ACTIVITY:
A word-for-word copy is required of the line containing "none -> blue brick F10 level 2" and of each line after it in the material below, through the last one.

MATERIAL FOR THIS TASK:
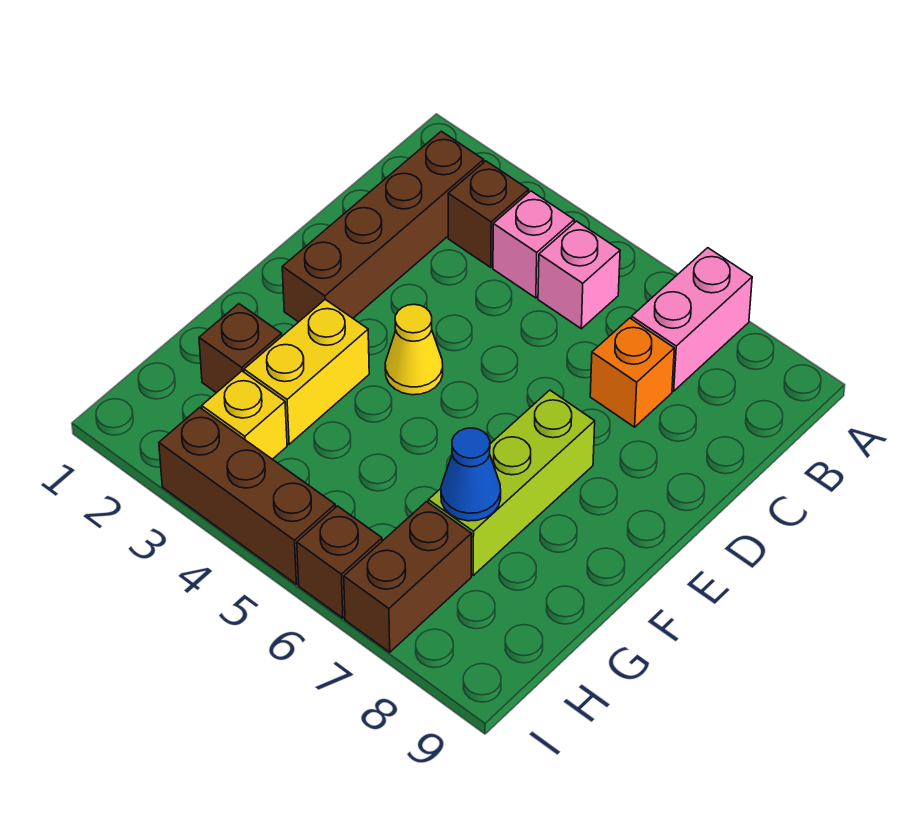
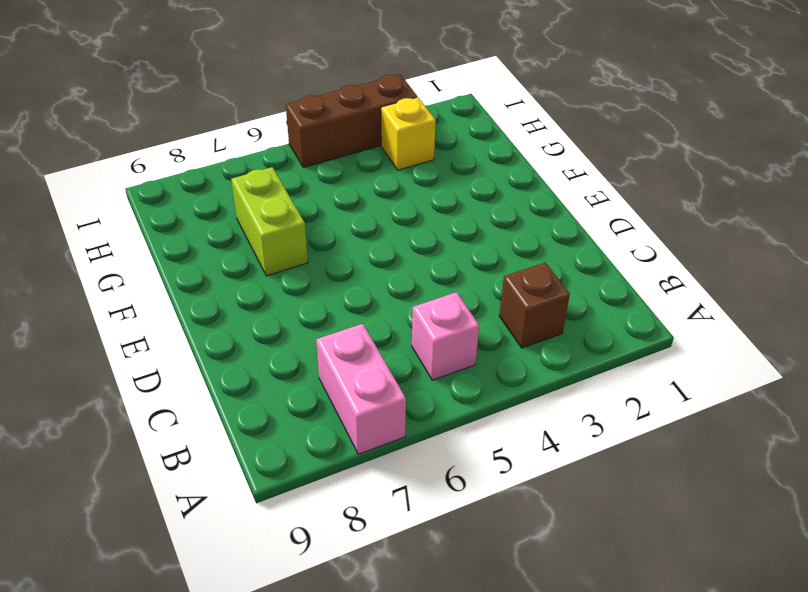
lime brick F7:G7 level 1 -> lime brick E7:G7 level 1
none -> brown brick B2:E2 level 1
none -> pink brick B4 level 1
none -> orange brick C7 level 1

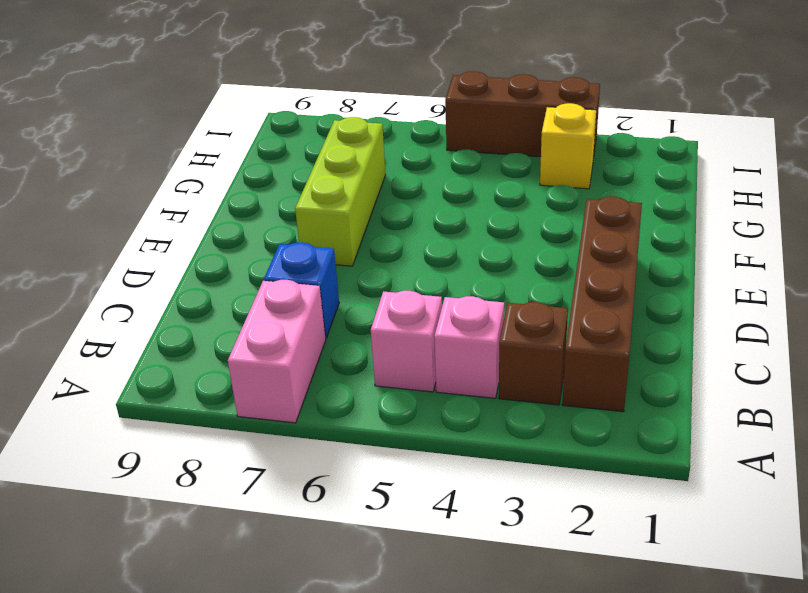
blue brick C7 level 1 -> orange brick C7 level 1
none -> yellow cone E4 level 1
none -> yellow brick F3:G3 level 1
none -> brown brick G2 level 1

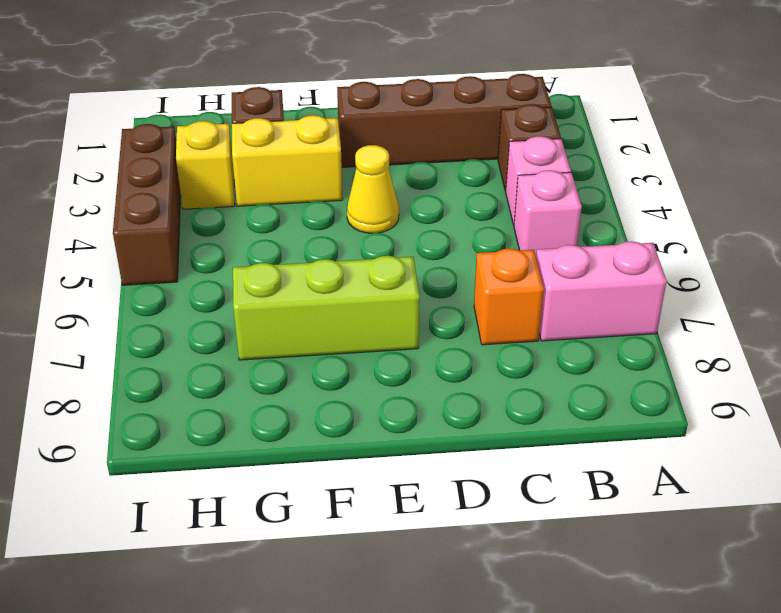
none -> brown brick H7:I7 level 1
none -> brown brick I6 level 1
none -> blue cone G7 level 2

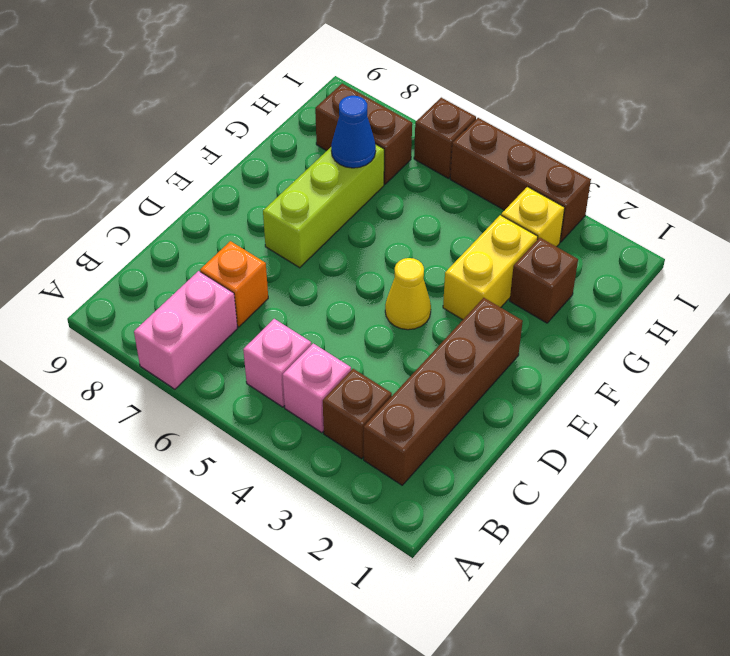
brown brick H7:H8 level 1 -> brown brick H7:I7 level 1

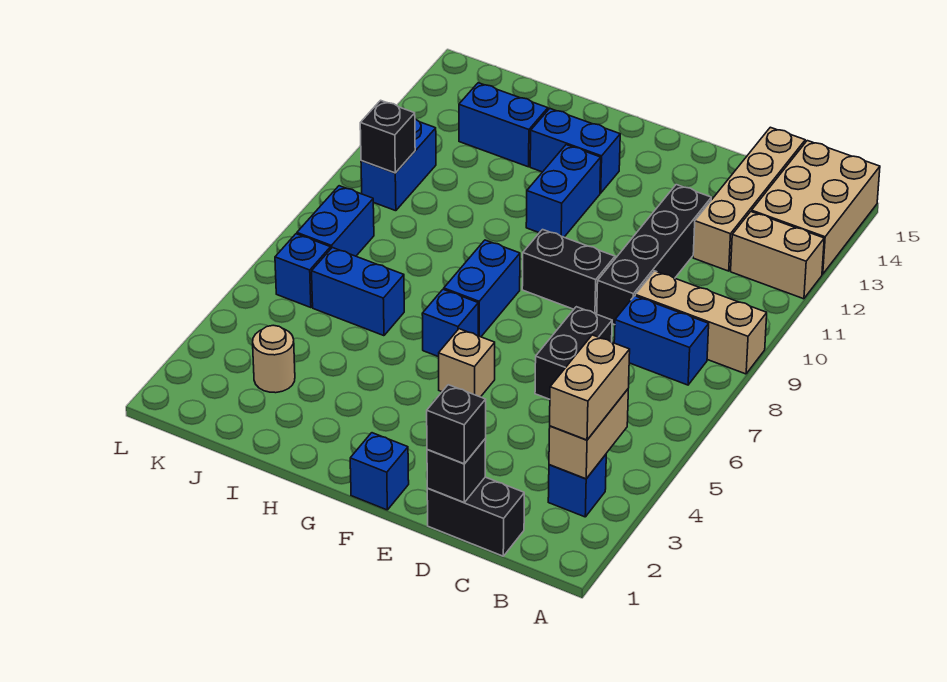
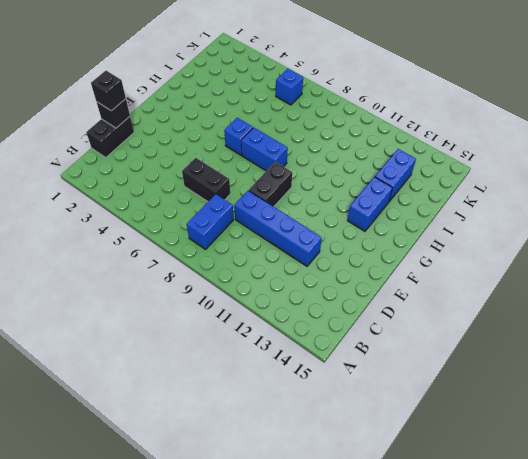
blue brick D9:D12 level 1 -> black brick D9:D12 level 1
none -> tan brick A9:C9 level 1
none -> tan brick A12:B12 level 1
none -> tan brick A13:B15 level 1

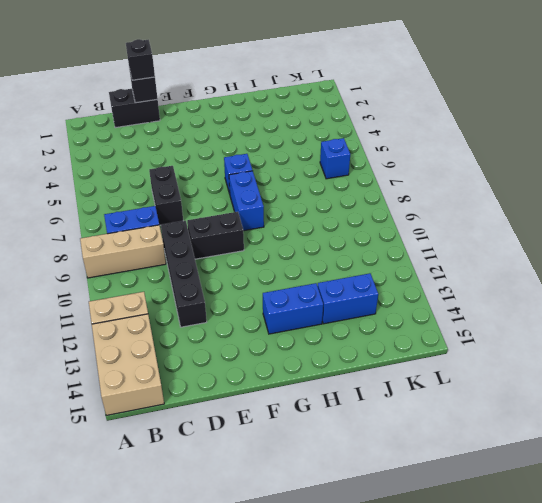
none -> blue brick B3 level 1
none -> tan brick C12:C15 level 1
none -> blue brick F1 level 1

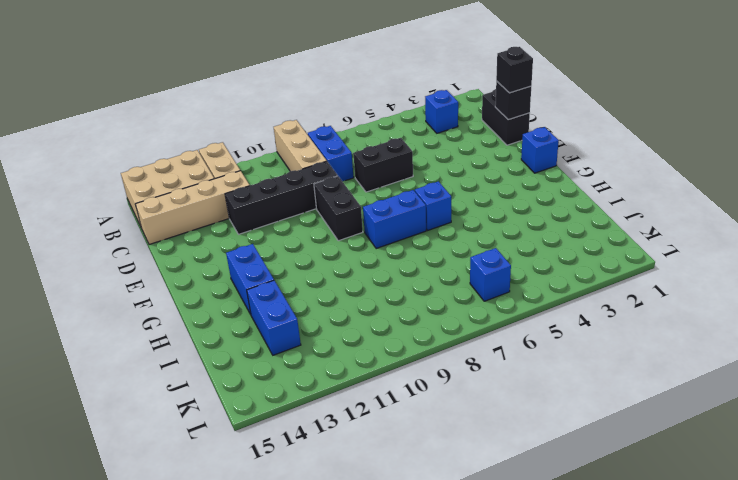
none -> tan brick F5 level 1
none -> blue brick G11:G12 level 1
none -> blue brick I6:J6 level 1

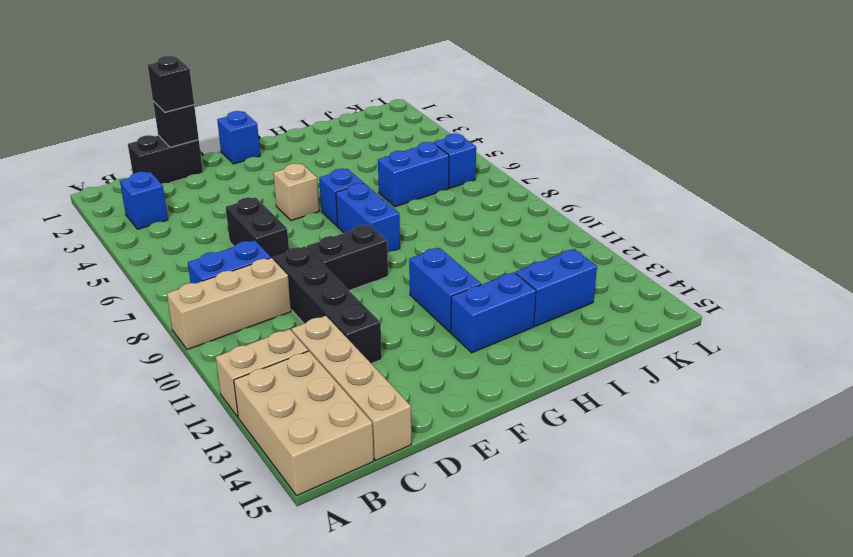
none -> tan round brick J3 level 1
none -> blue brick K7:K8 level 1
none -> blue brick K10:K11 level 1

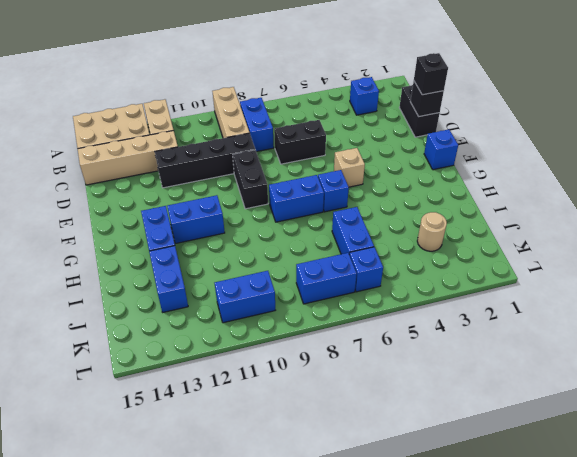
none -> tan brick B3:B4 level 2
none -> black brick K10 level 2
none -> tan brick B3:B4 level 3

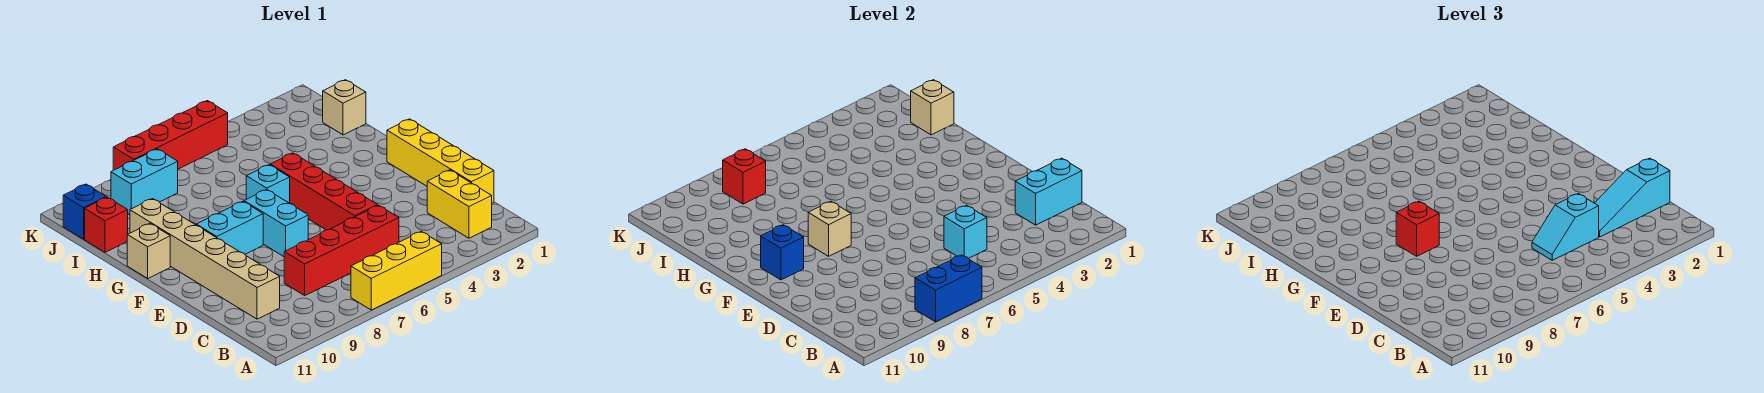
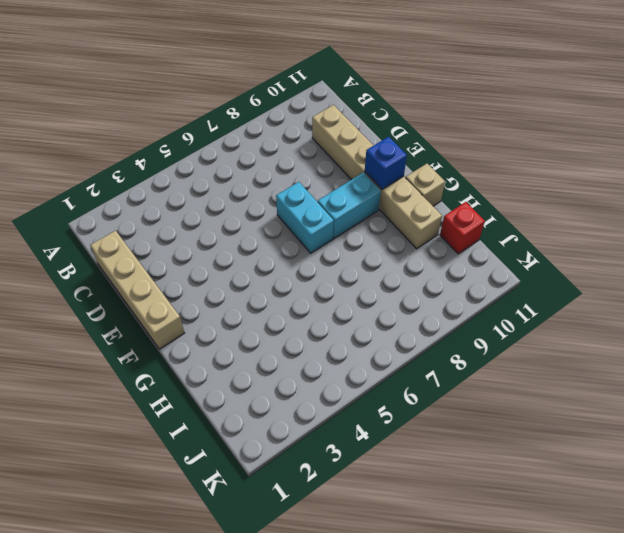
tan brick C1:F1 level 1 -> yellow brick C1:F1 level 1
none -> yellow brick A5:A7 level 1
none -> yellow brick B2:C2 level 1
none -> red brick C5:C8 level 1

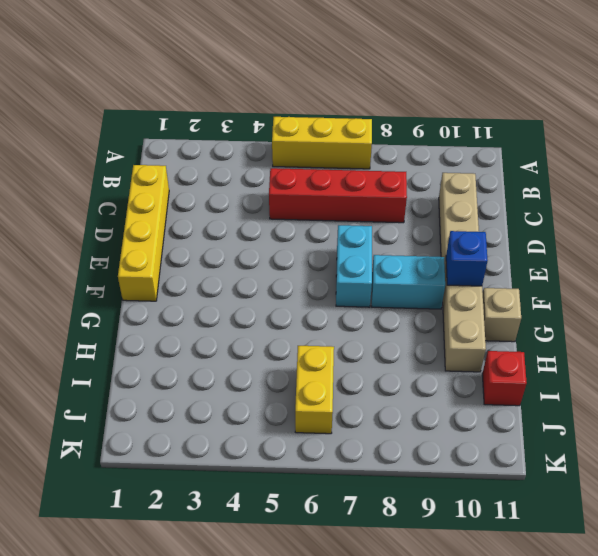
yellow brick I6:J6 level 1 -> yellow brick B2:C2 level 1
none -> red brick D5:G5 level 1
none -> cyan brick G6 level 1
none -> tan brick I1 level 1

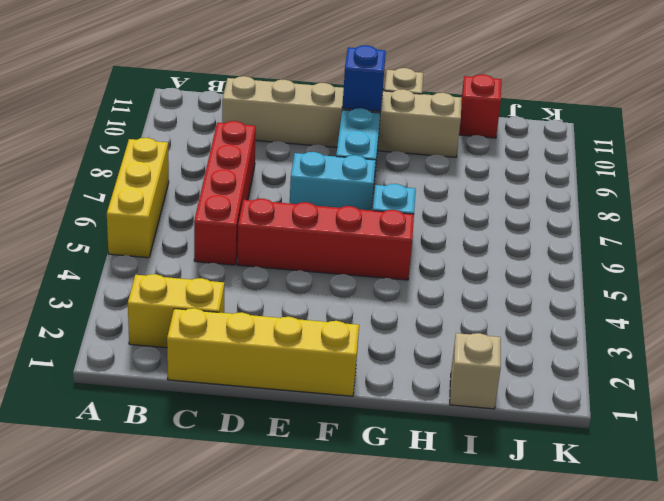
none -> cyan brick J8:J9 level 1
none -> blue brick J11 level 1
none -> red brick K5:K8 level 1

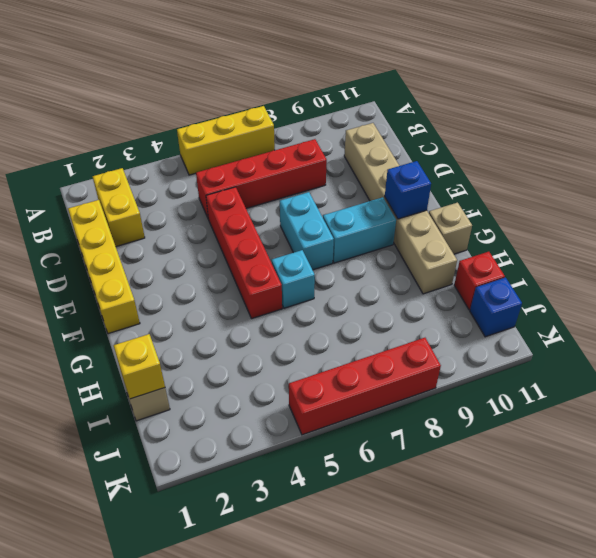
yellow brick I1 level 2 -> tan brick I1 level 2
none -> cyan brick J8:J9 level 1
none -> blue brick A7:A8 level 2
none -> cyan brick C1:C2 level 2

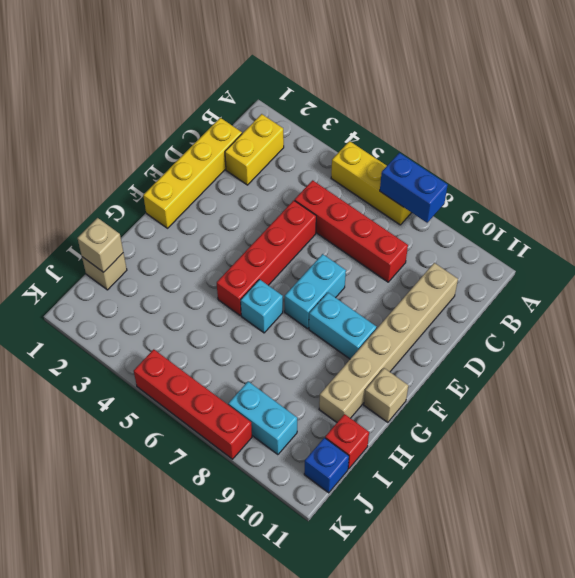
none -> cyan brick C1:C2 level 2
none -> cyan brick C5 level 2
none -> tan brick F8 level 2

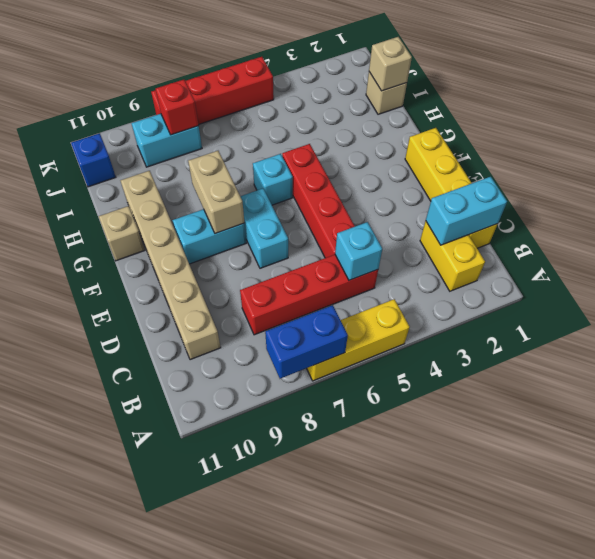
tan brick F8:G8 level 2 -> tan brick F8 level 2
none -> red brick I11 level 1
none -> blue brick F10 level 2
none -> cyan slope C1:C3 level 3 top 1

SOLUTION BELOW:
none -> blue brick F10 level 2
none -> cyan slope C1:C3 level 3 top 1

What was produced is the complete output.